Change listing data

>>>

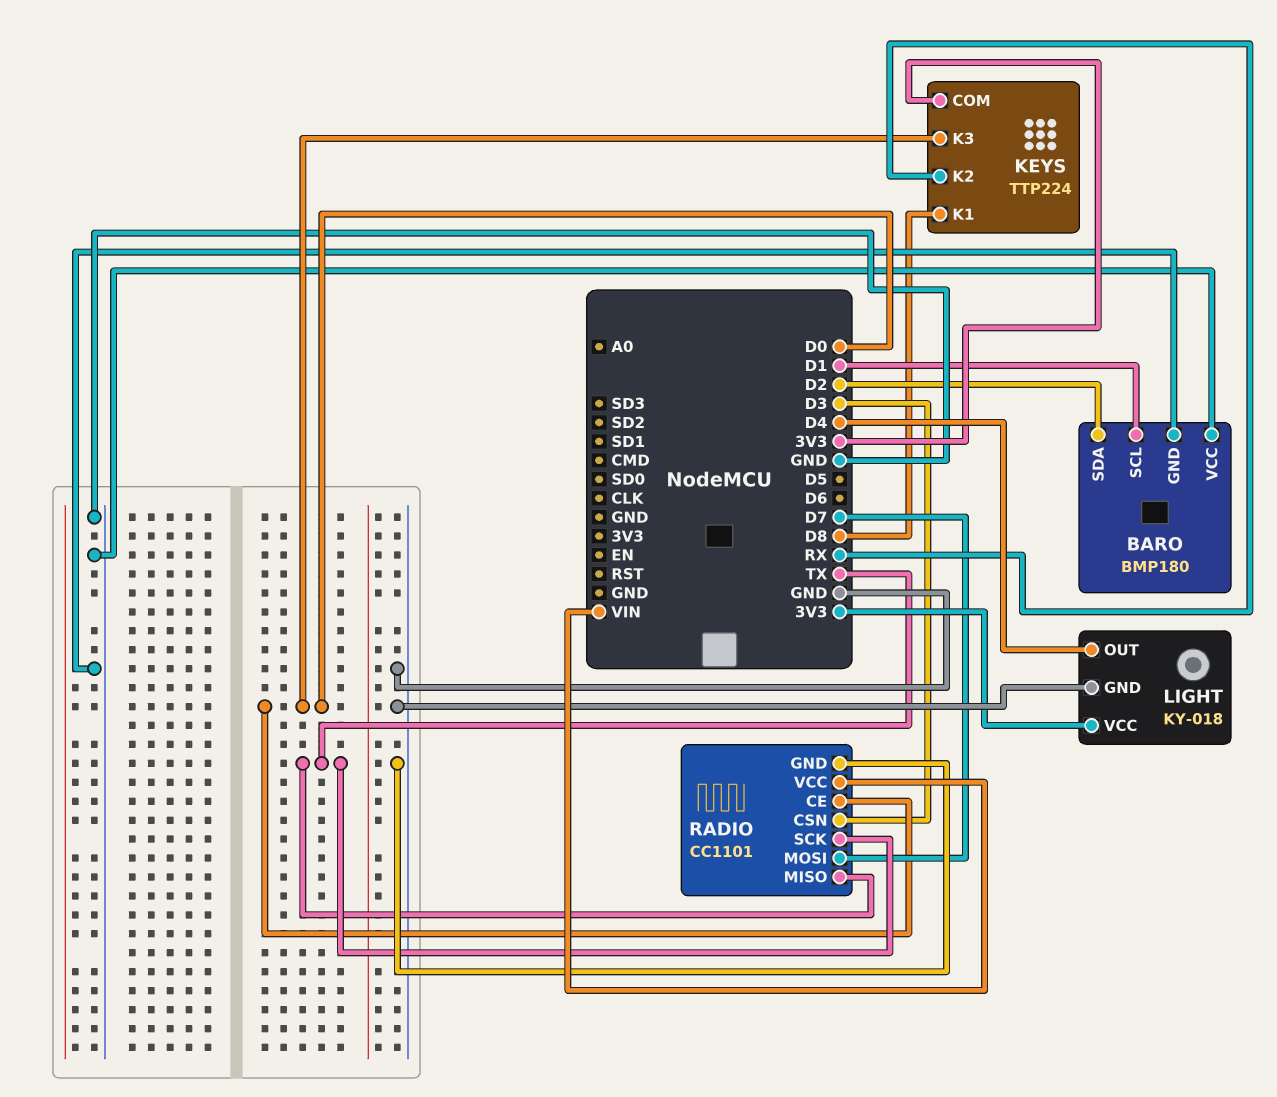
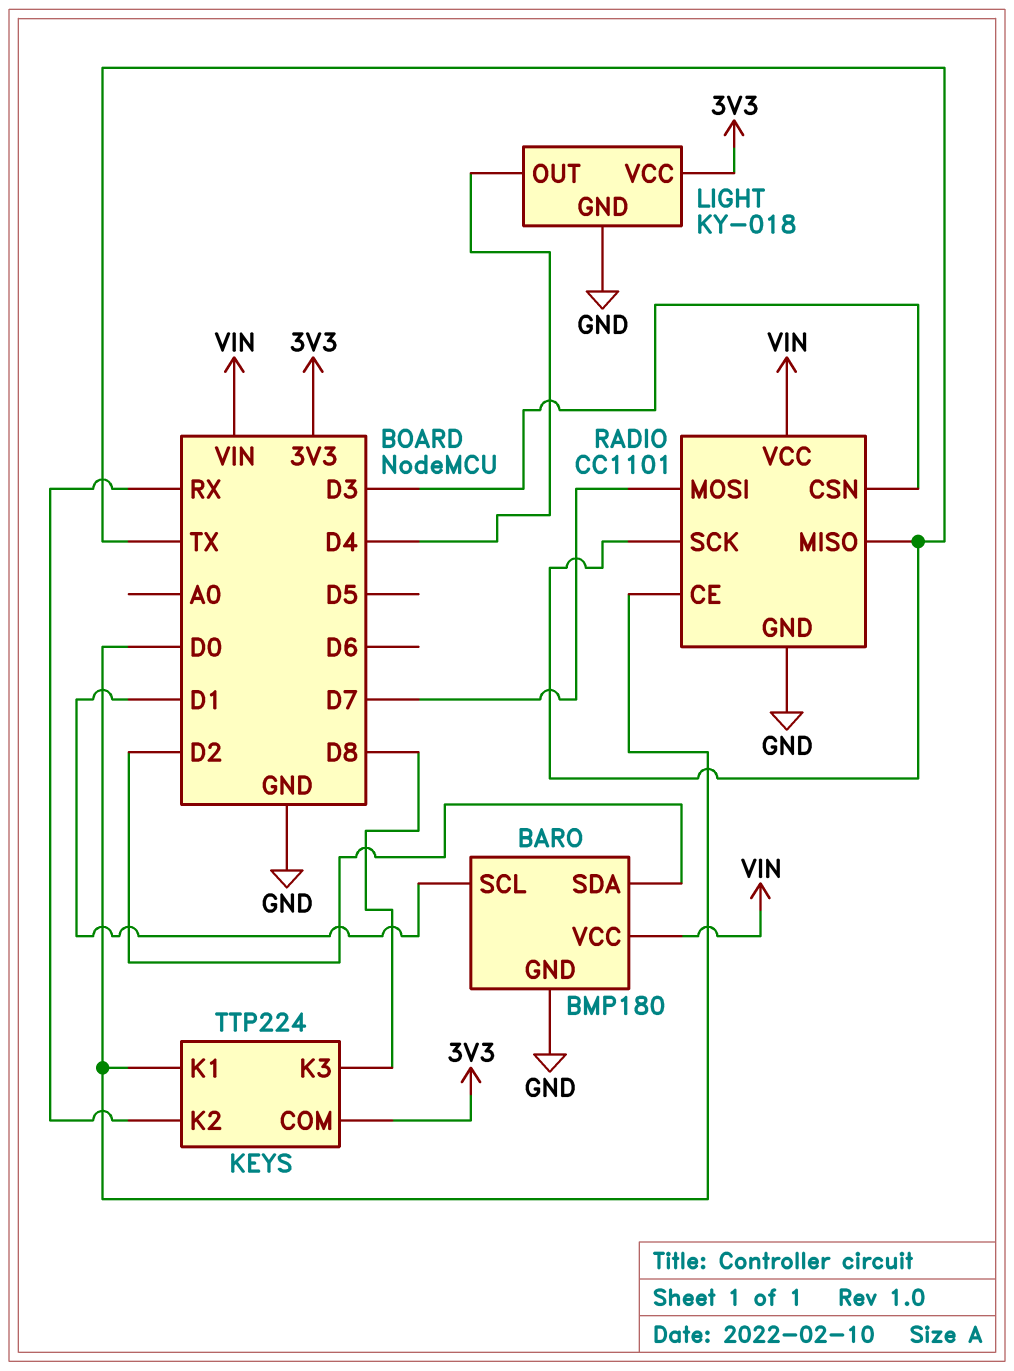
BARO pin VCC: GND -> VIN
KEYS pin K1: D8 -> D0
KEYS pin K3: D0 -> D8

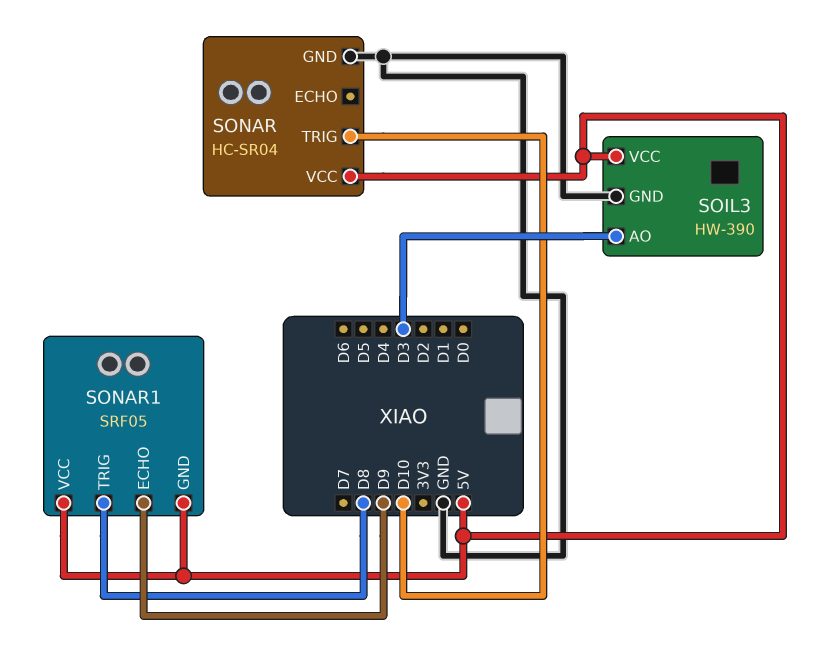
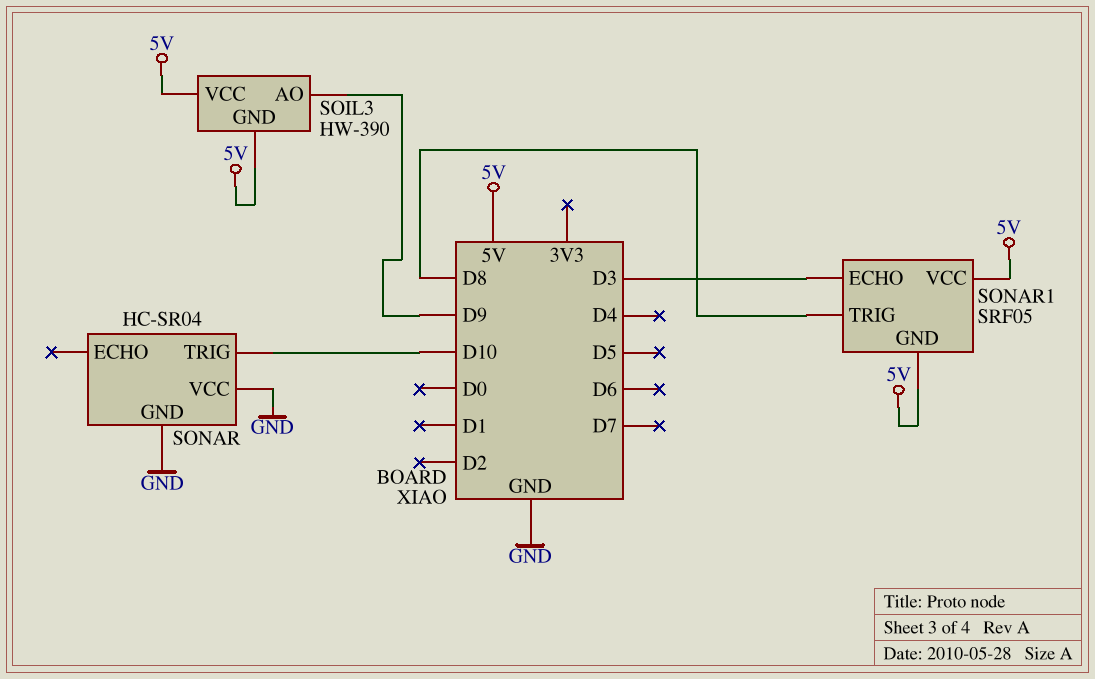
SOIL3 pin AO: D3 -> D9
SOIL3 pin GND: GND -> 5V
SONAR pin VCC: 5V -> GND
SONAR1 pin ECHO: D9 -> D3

<<<

Every record, from top to bottom, gets written out exactly; no picture goes into the copy.

- **TASK OUTPUT**:
BARO pin VCC: GND -> VIN
KEYS pin K1: D8 -> D0
KEYS pin K3: D0 -> D8

SOIL3 pin AO: D3 -> D9
SOIL3 pin GND: GND -> 5V
SONAR pin VCC: 5V -> GND
SONAR1 pin ECHO: D9 -> D3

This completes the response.